Data under study section start

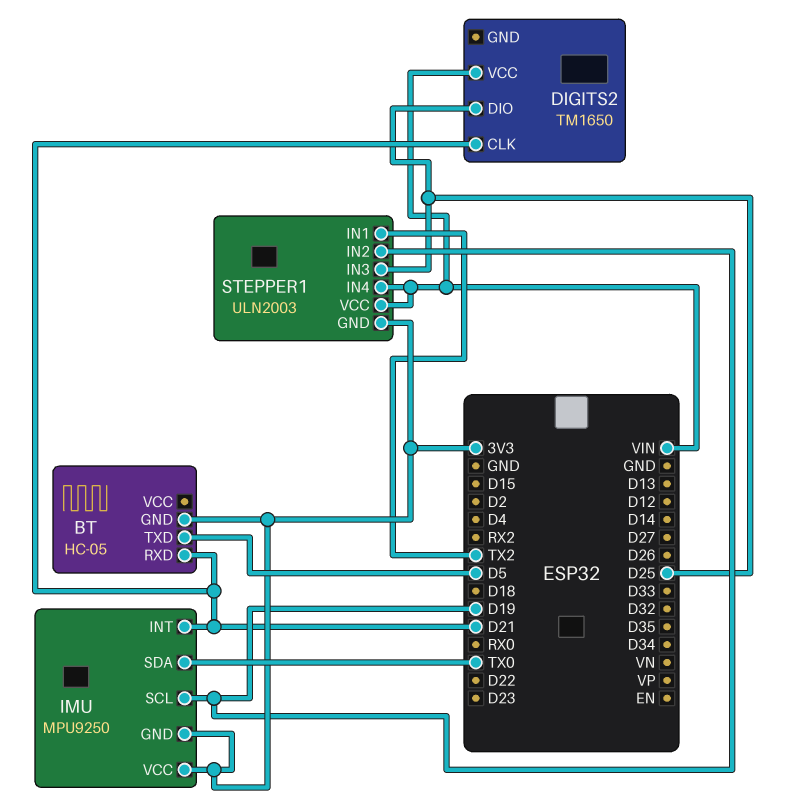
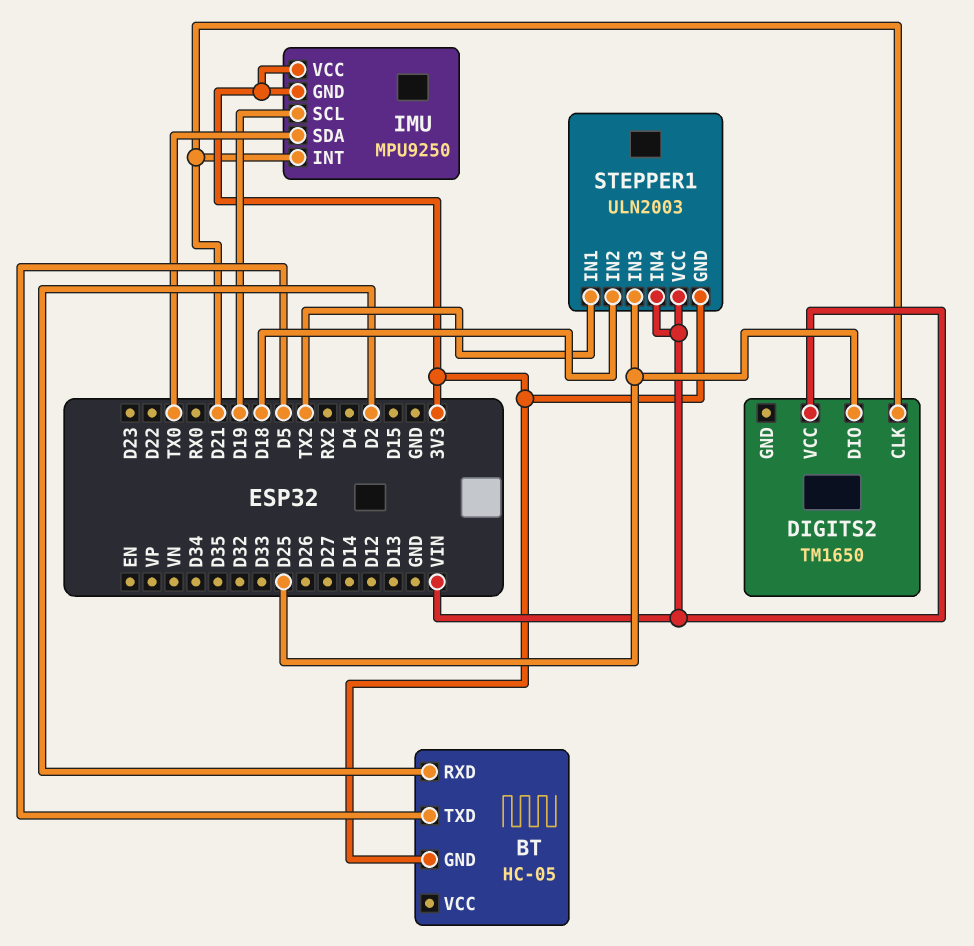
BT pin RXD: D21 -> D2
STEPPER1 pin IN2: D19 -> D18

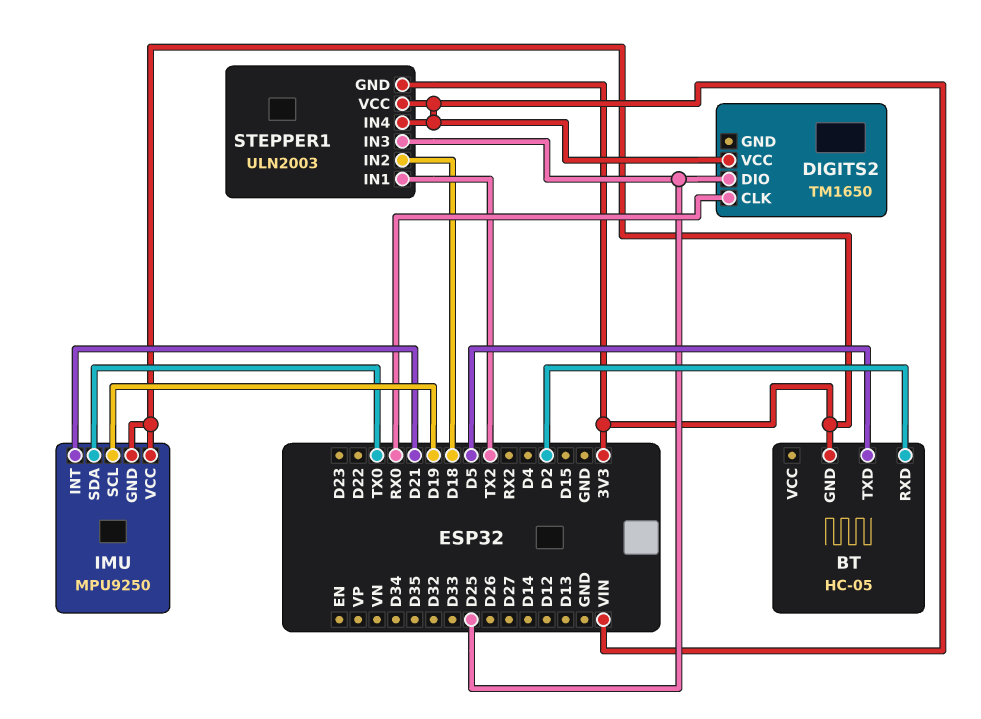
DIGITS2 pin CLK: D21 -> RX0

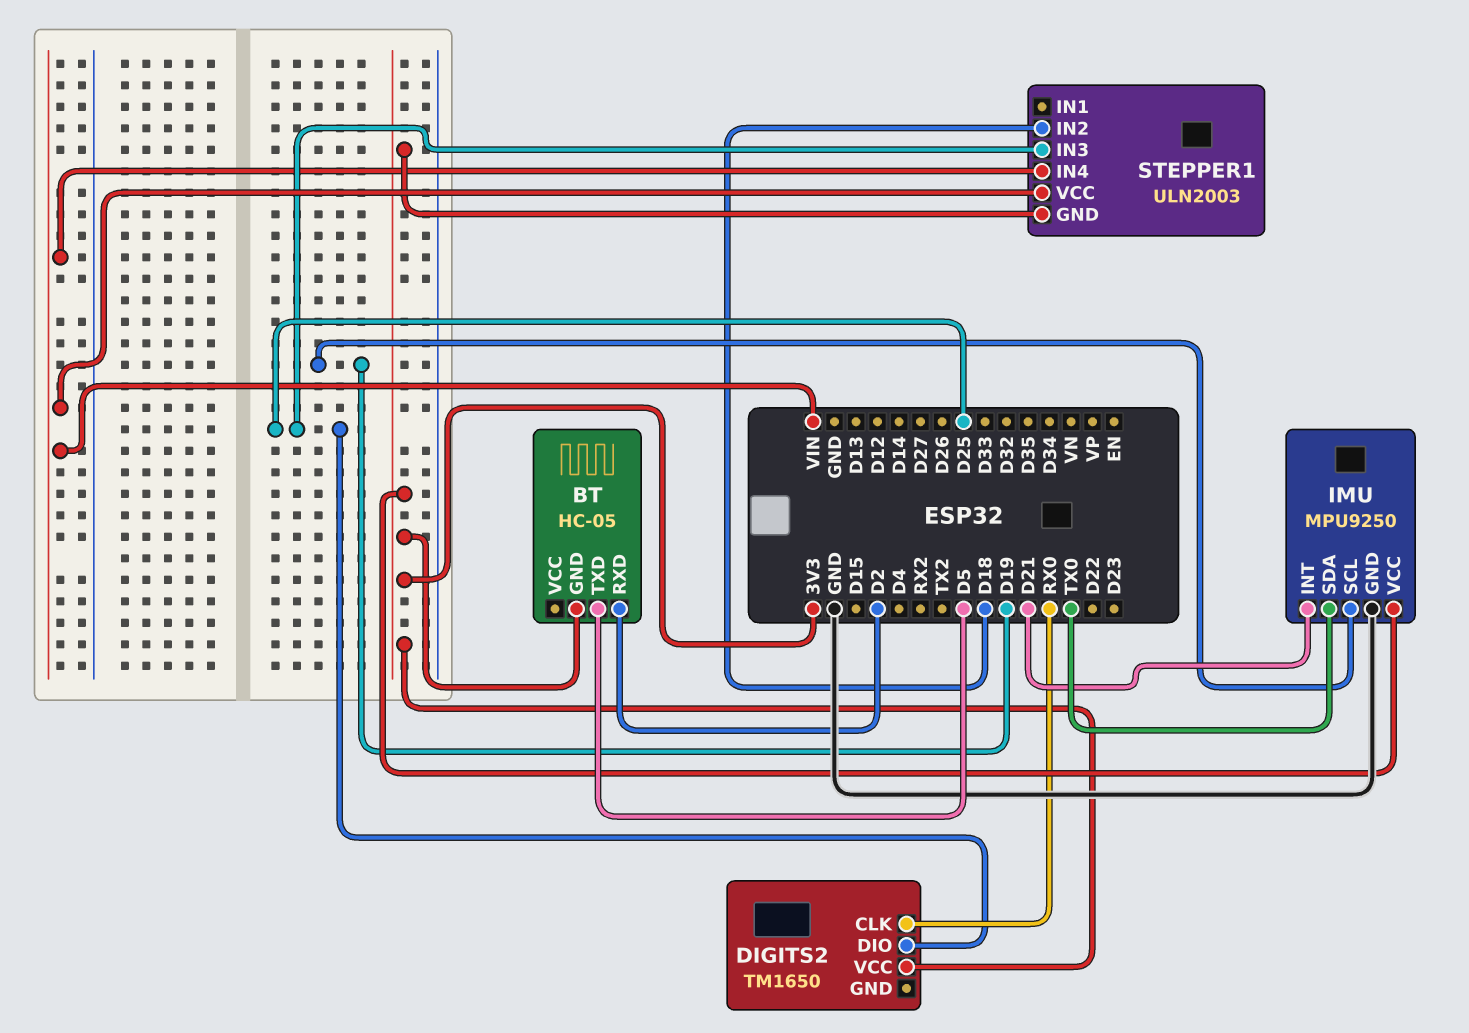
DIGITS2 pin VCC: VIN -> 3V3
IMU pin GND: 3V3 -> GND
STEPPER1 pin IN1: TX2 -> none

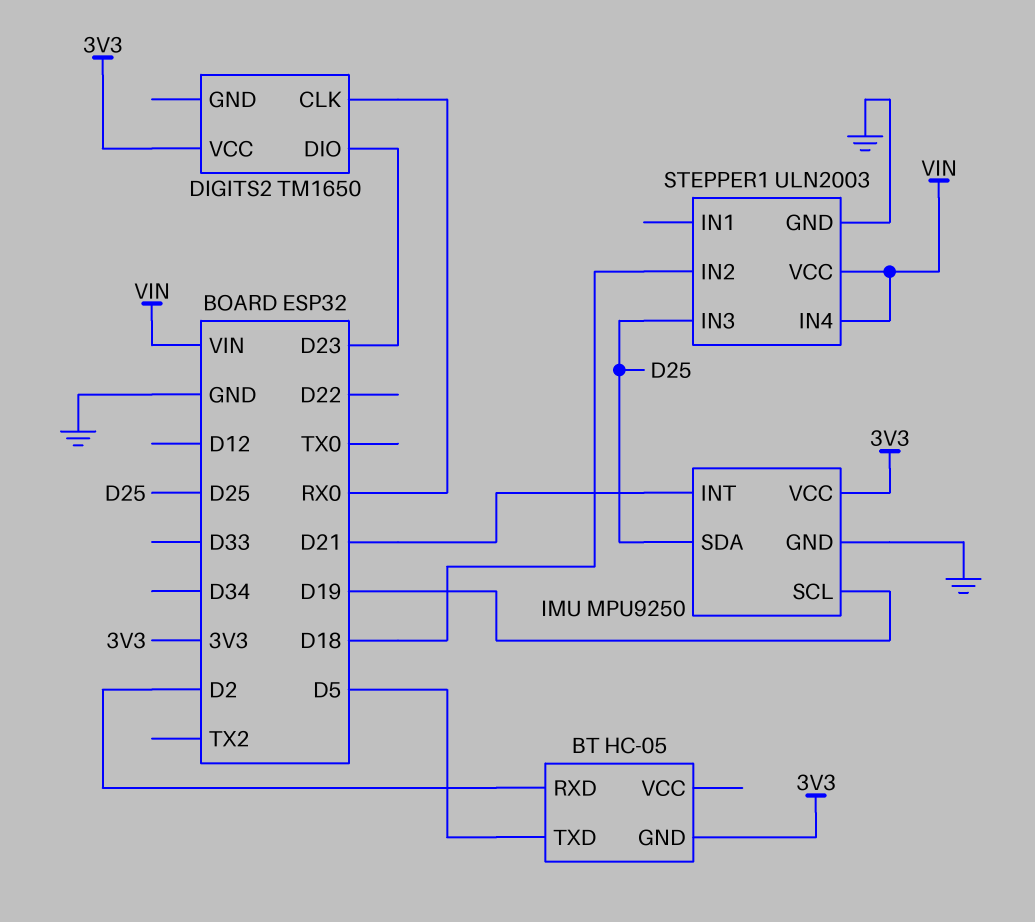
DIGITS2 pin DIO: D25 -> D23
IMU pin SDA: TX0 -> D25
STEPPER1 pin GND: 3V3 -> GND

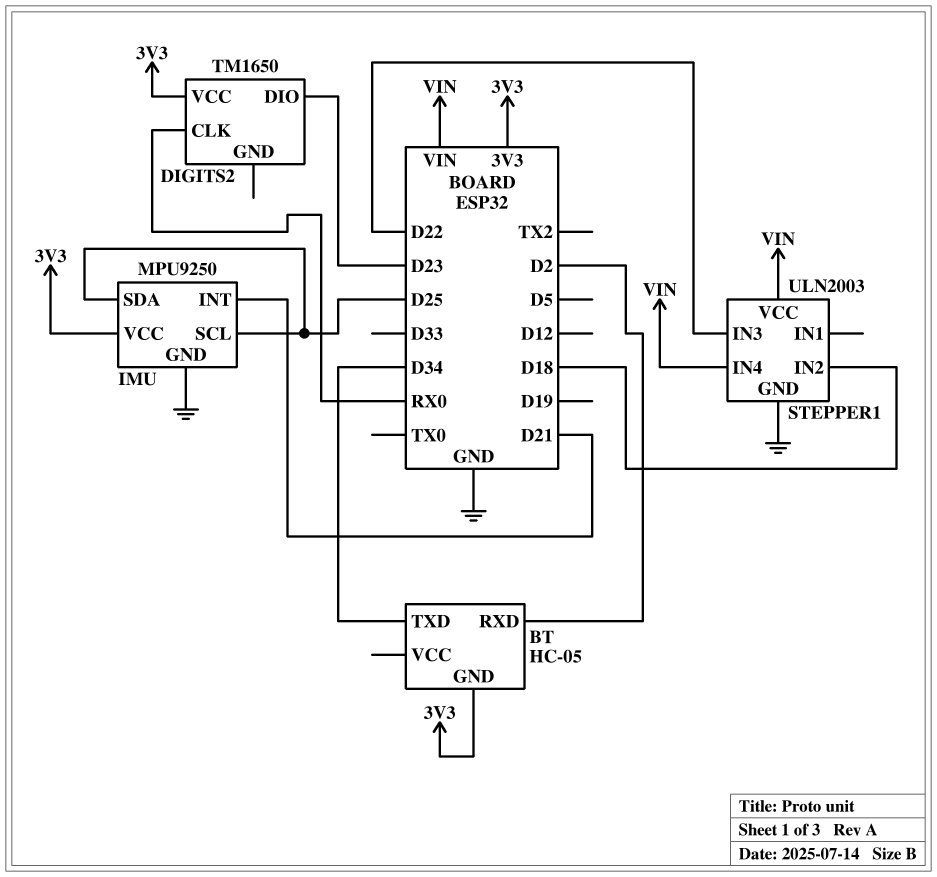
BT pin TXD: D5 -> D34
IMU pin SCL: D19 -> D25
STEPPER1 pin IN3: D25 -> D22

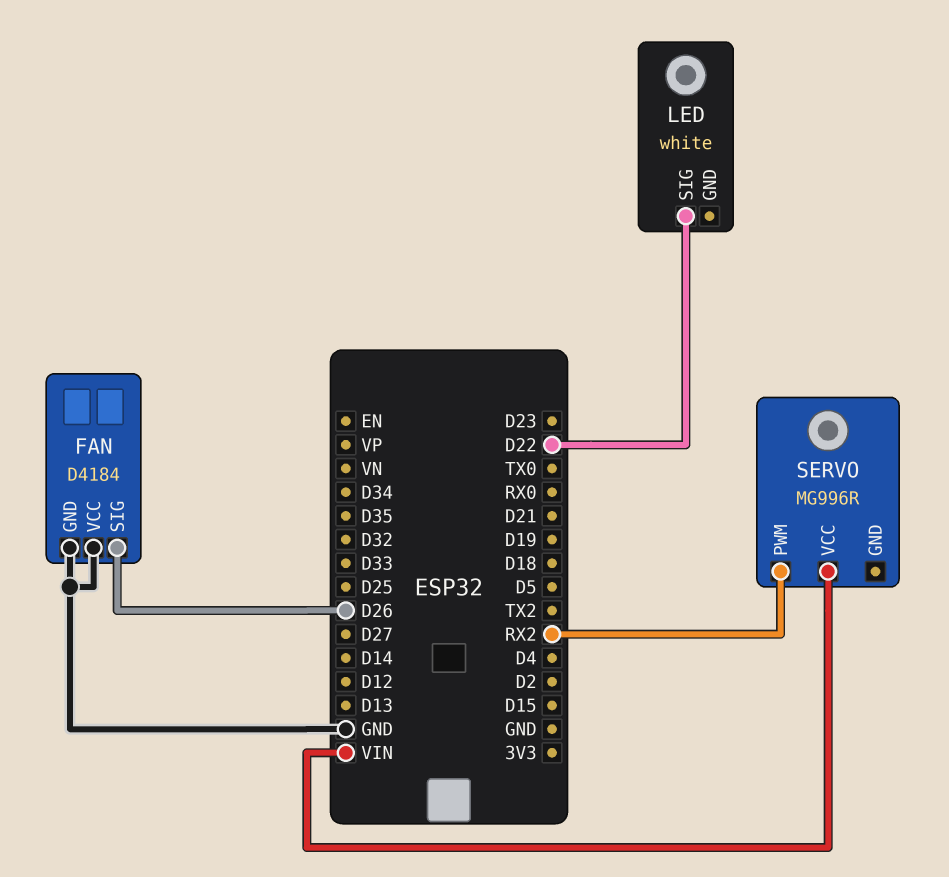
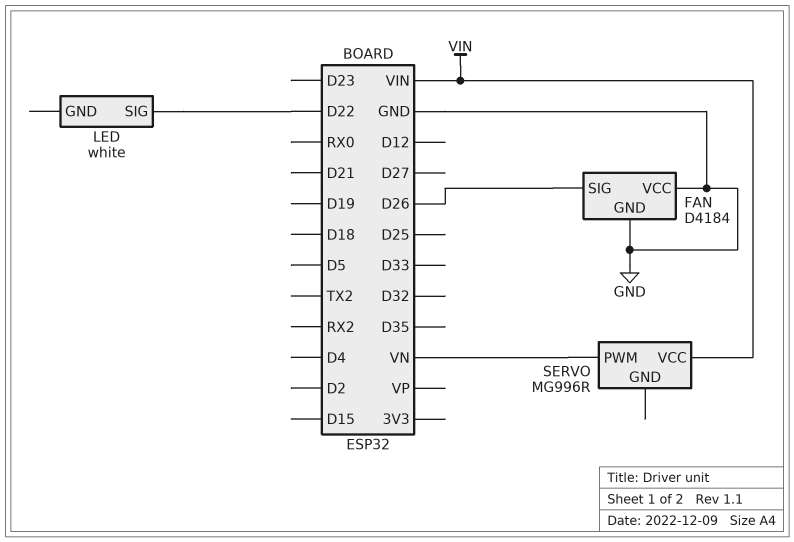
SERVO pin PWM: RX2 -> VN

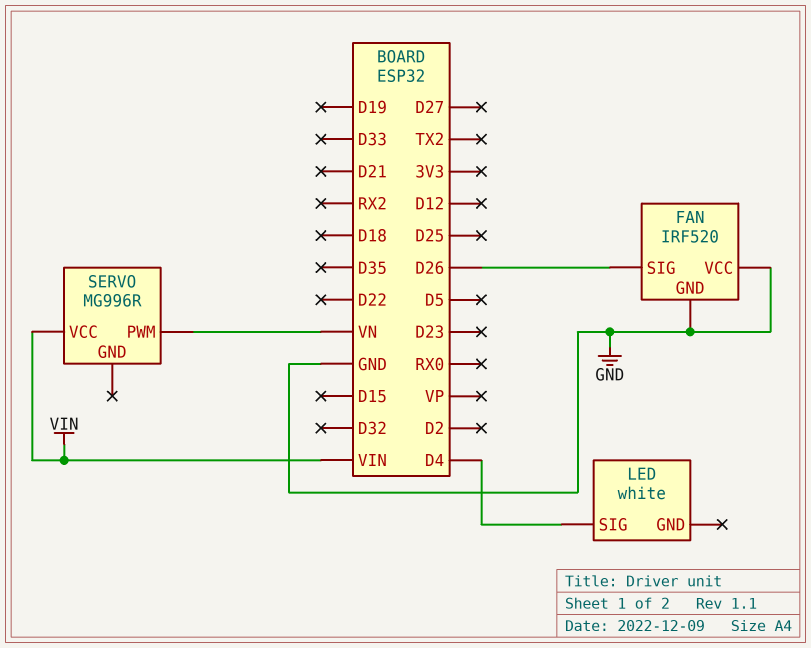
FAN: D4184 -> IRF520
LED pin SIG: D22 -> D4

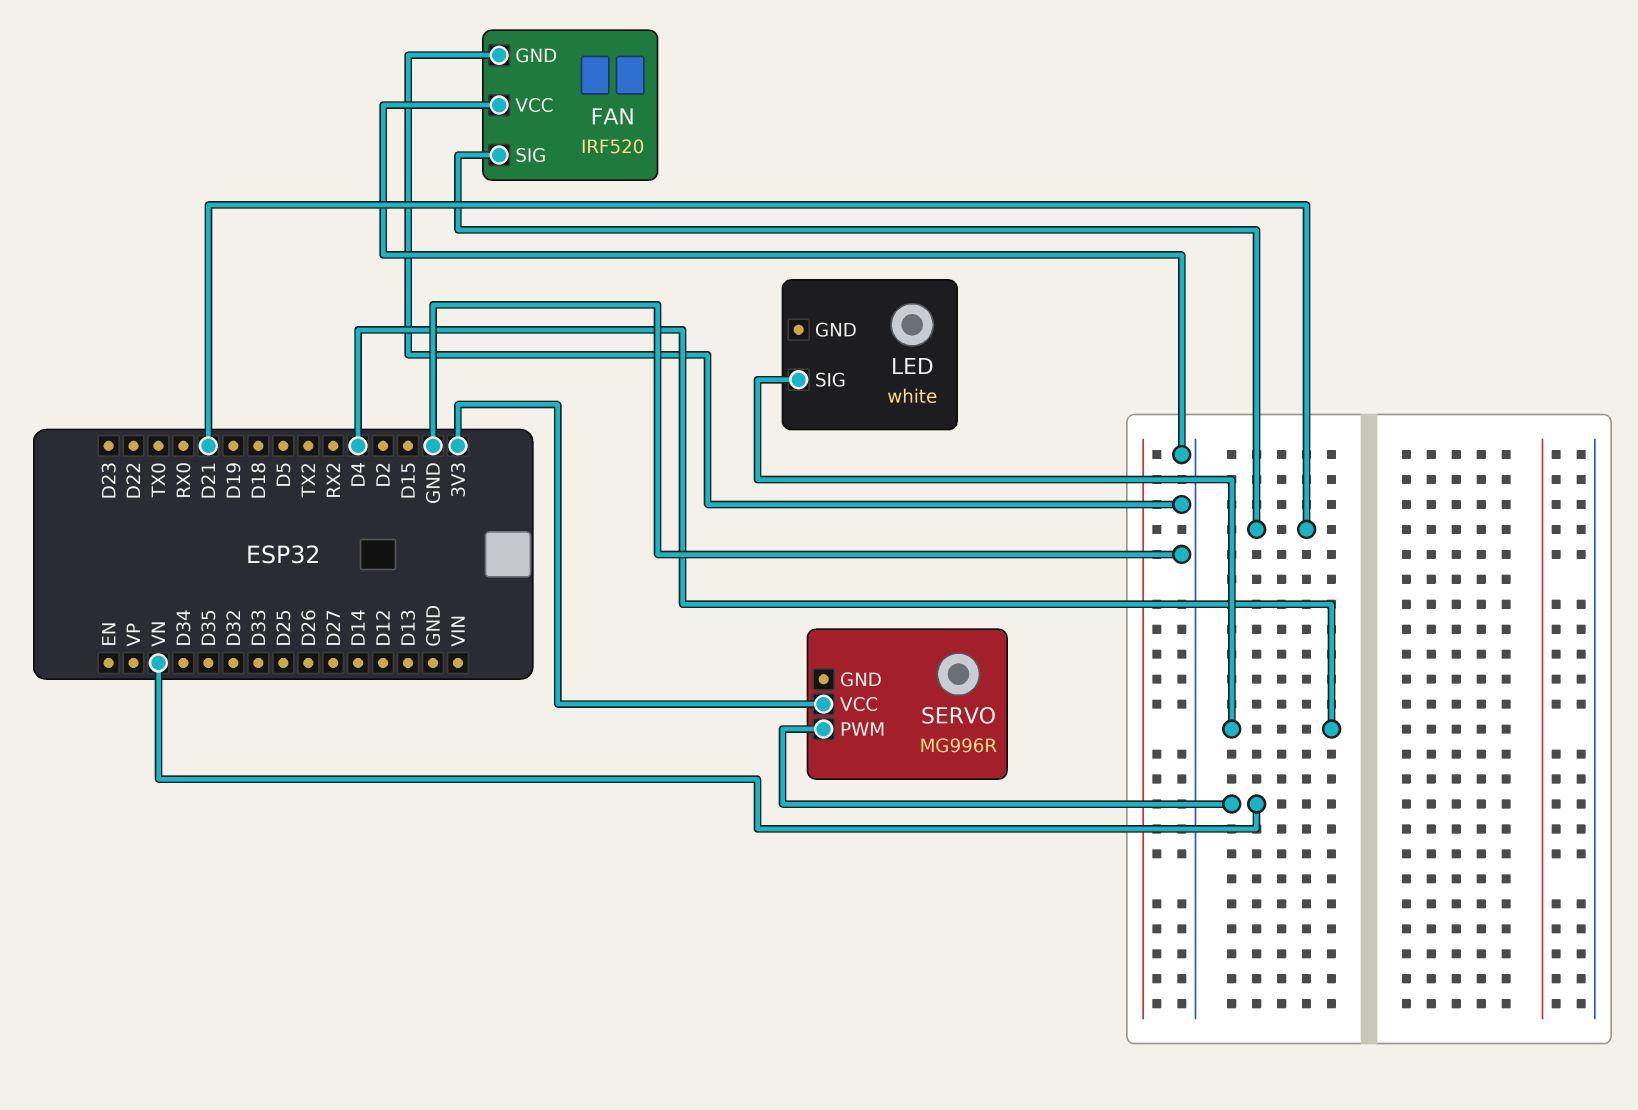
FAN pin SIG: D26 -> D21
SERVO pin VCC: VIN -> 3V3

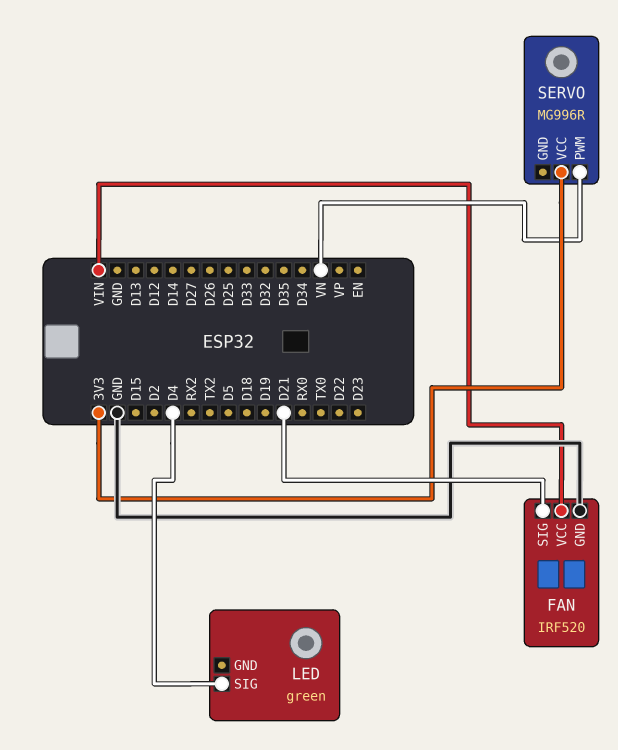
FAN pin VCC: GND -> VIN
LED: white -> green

Data under study section end

◆ Work order: Please return only the lines from the top of the data through the line with "SERVO pin PWM: RX2 -> VN", exactly as written, and drop every picture.

◆ Solution for this problem:
BT pin RXD: D21 -> D2
STEPPER1 pin IN2: D19 -> D18

DIGITS2 pin CLK: D21 -> RX0

DIGITS2 pin VCC: VIN -> 3V3
IMU pin GND: 3V3 -> GND
STEPPER1 pin IN1: TX2 -> none

DIGITS2 pin DIO: D25 -> D23
IMU pin SDA: TX0 -> D25
STEPPER1 pin GND: 3V3 -> GND

BT pin TXD: D5 -> D34
IMU pin SCL: D19 -> D25
STEPPER1 pin IN3: D25 -> D22

SERVO pin PWM: RX2 -> VN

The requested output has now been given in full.